(ENTRIES PROVIDED)
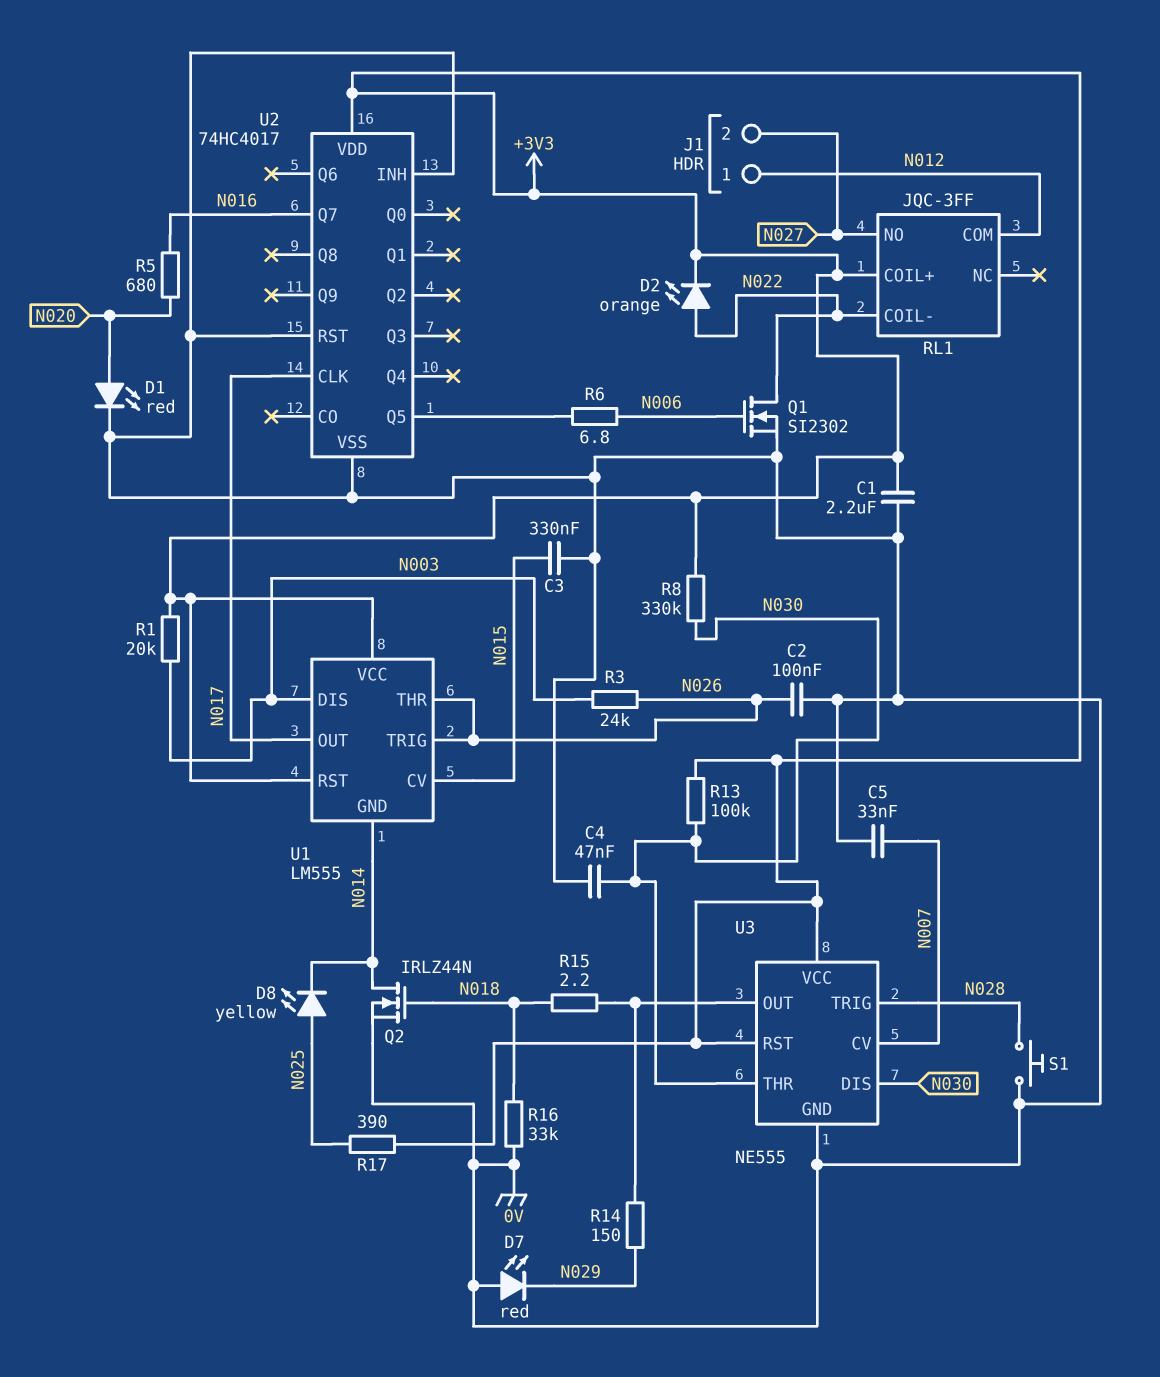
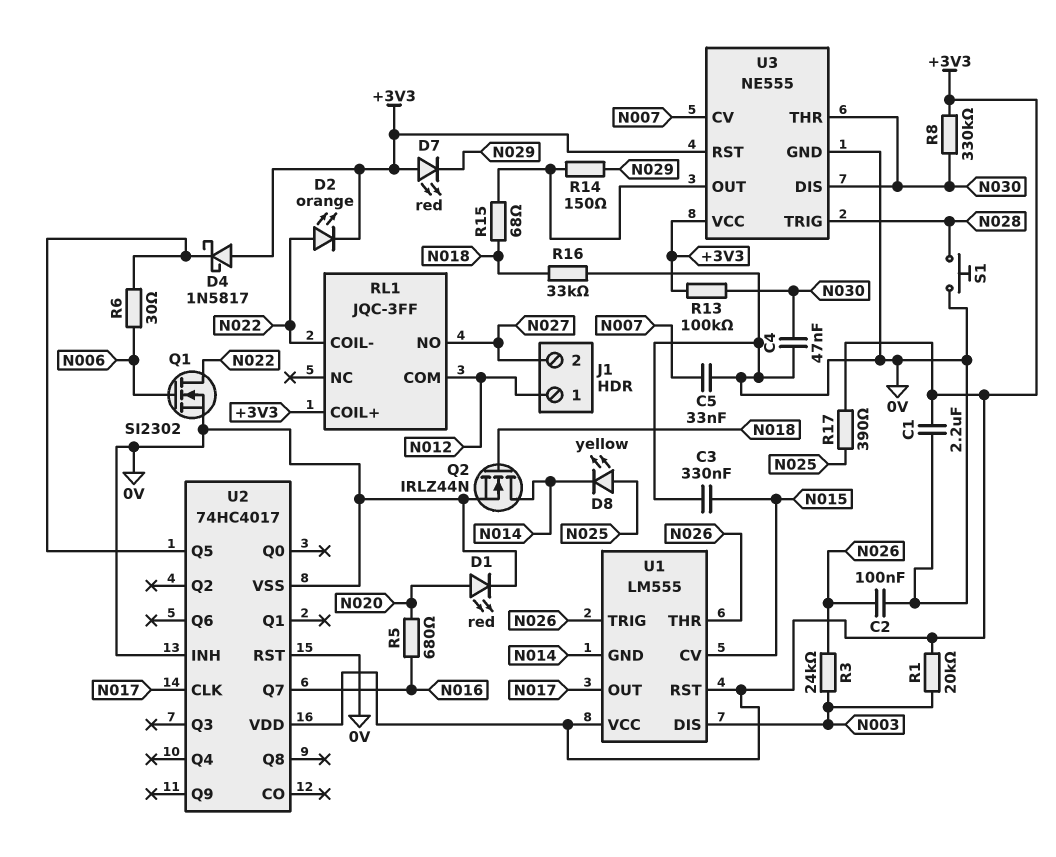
D4: none -> schottky 1N5817 (A +3V3, K U2/Q5)
D7: LED red (A 0V, K N029) -> LED red (A +3V3, K N029)
R6: 6.8 (N006, U2/Q5) -> 30 (N006, U2/Q5)
R15: 2.2 (N018, U3/OUT) -> 68 (N018, U3/OUT)

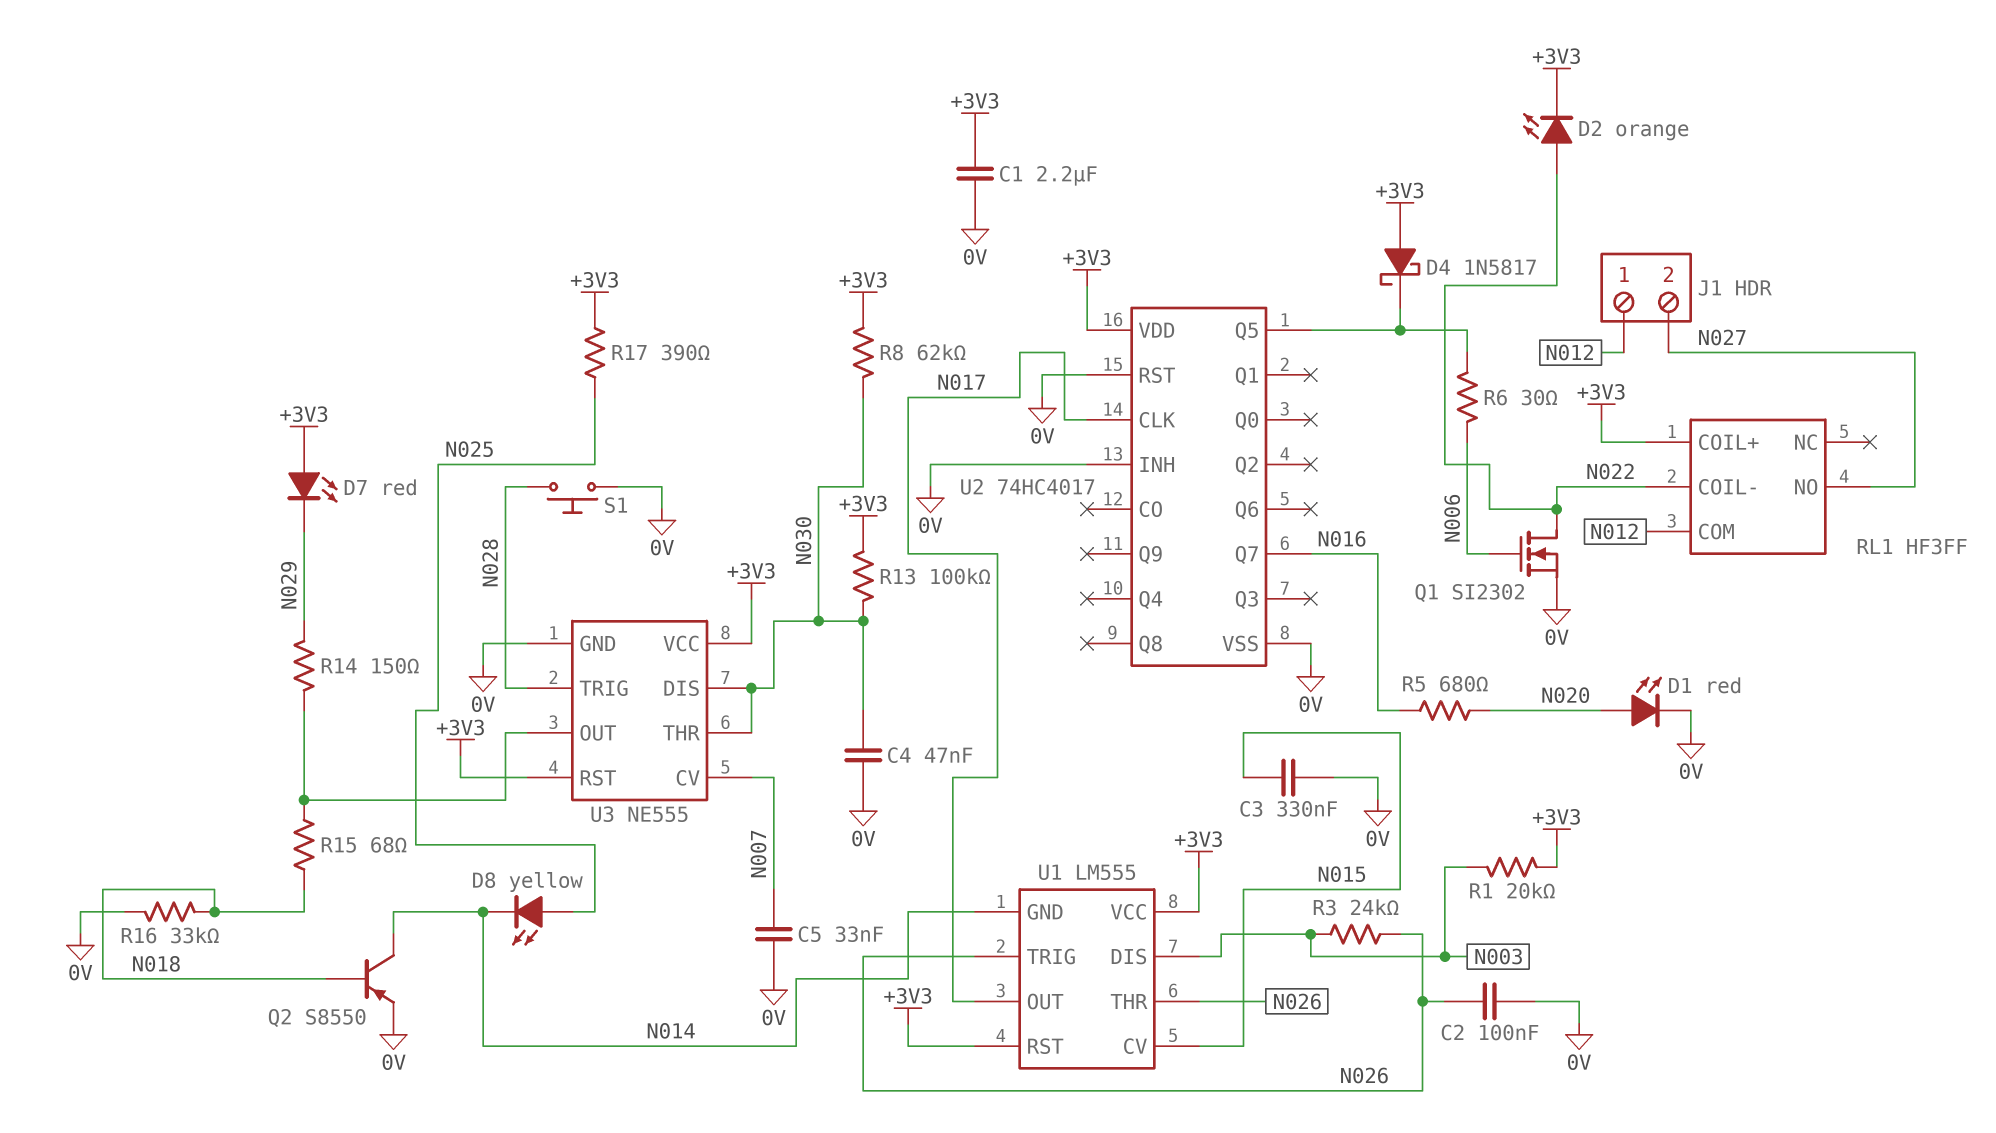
Q2: NMOS IRLZ44N (G N018, D N014, S 0V) -> PNP S8550 (B N018, C N014, E 0V)
R8: 330k (+3V3, N030) -> 62k (+3V3, N030)
RL1: JQC-3FF -> HF3FF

(PROBLEM DETAILS)
Take the line with "Q2: NMOS IRLZ44N" and all lines after it through the end of the records, and write them out exactly; include nothing else.

(ANSWER SPACE)
Q2: NMOS IRLZ44N (G N018, D N014, S 0V) -> PNP S8550 (B N018, C N014, E 0V)
R8: 330k (+3V3, N030) -> 62k (+3V3, N030)
RL1: JQC-3FF -> HF3FF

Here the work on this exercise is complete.